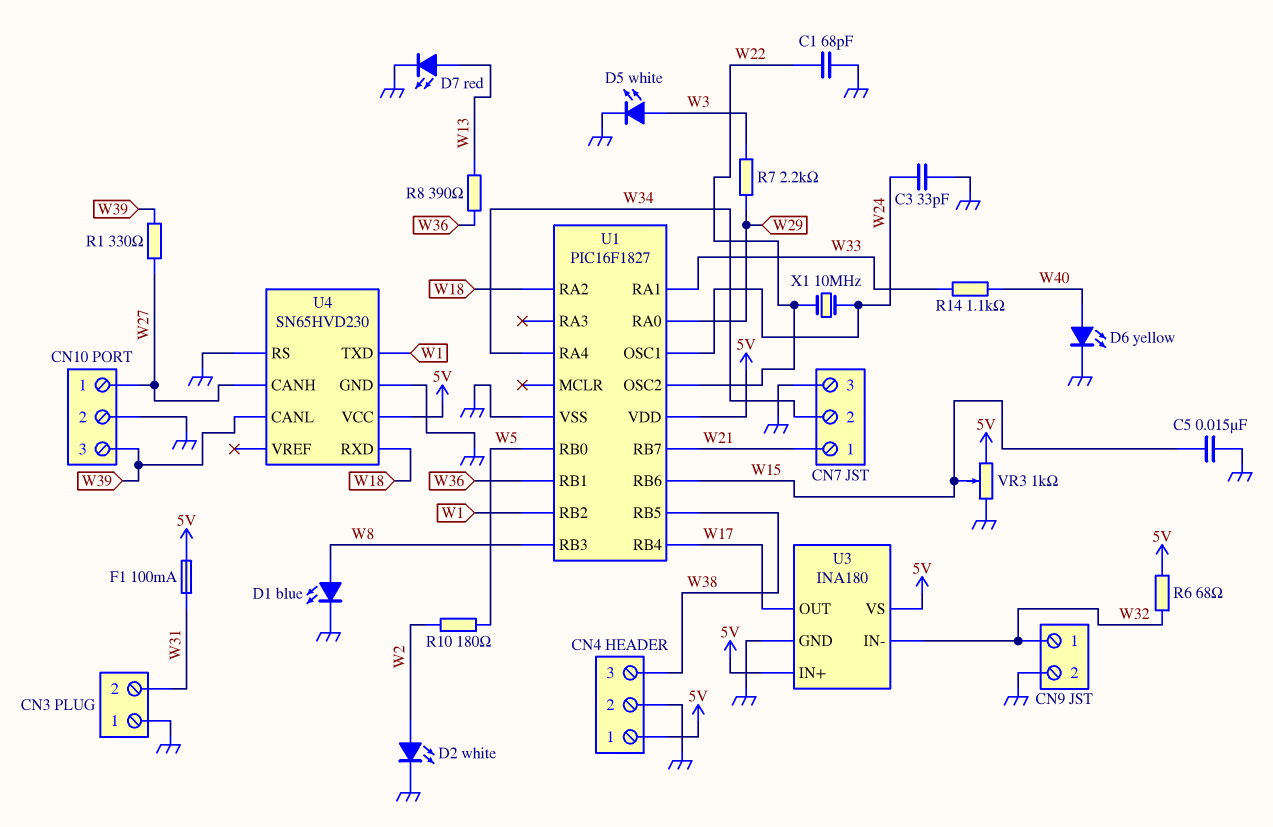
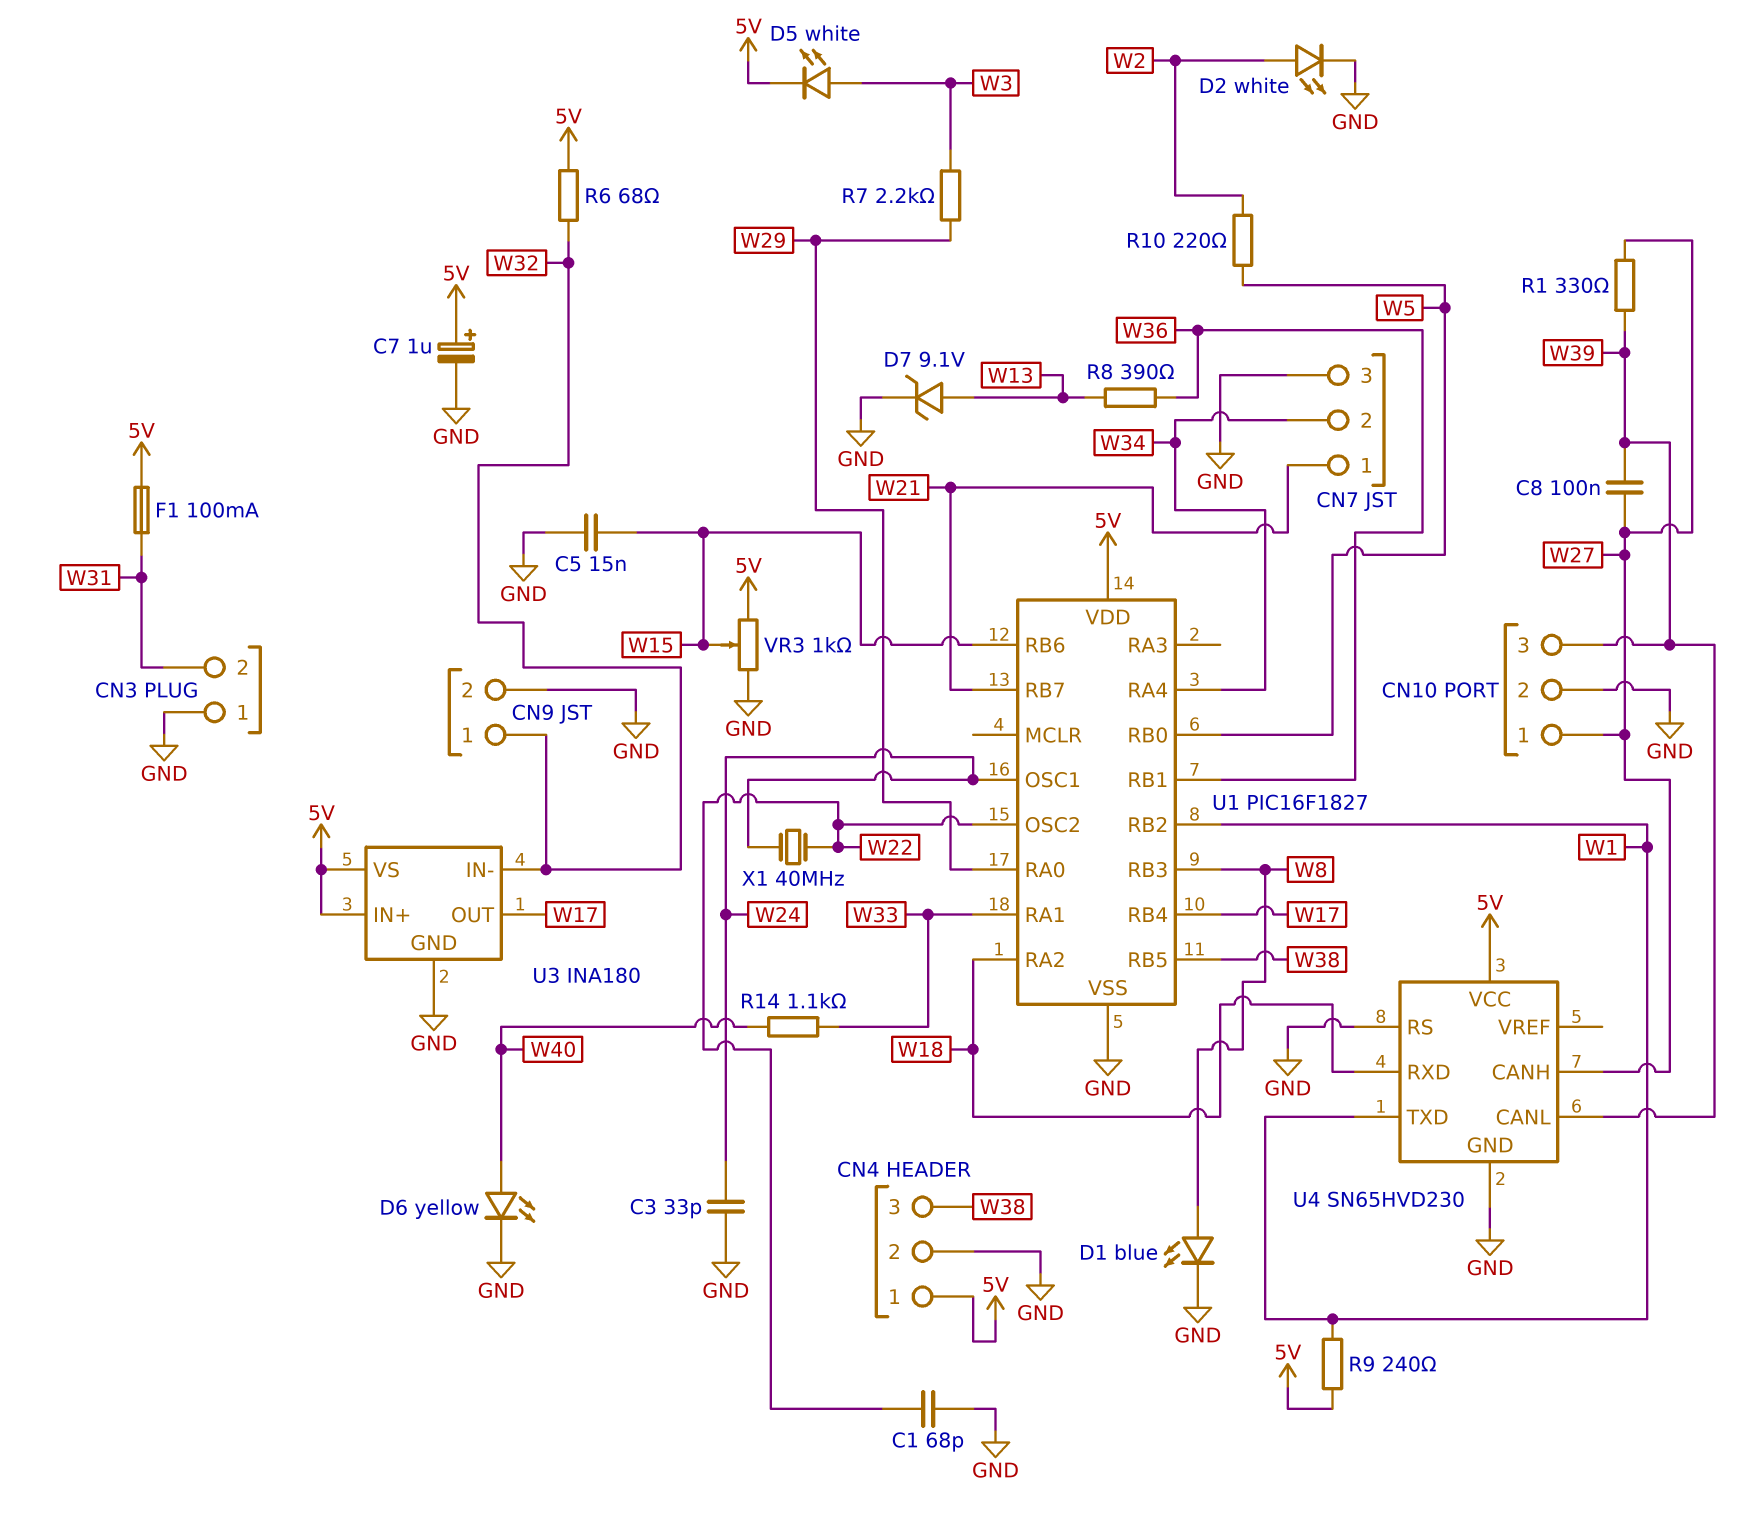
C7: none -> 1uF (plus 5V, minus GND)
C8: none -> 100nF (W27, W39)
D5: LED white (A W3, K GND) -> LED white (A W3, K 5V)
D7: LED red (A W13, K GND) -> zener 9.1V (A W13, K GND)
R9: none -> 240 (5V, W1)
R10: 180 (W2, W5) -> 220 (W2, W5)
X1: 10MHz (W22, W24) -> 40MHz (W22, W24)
------------------------
▸ **Prompt**: Could you copy the data above exactly, leaving the pictures out?

▸ **Response**:
C7: none -> 1uF (plus 5V, minus GND)
C8: none -> 100nF (W27, W39)
D5: LED white (A W3, K GND) -> LED white (A W3, K 5V)
D7: LED red (A W13, K GND) -> zener 9.1V (A W13, K GND)
R9: none -> 240 (5V, W1)
R10: 180 (W2, W5) -> 220 (W2, W5)
X1: 10MHz (W22, W24) -> 40MHz (W22, W24)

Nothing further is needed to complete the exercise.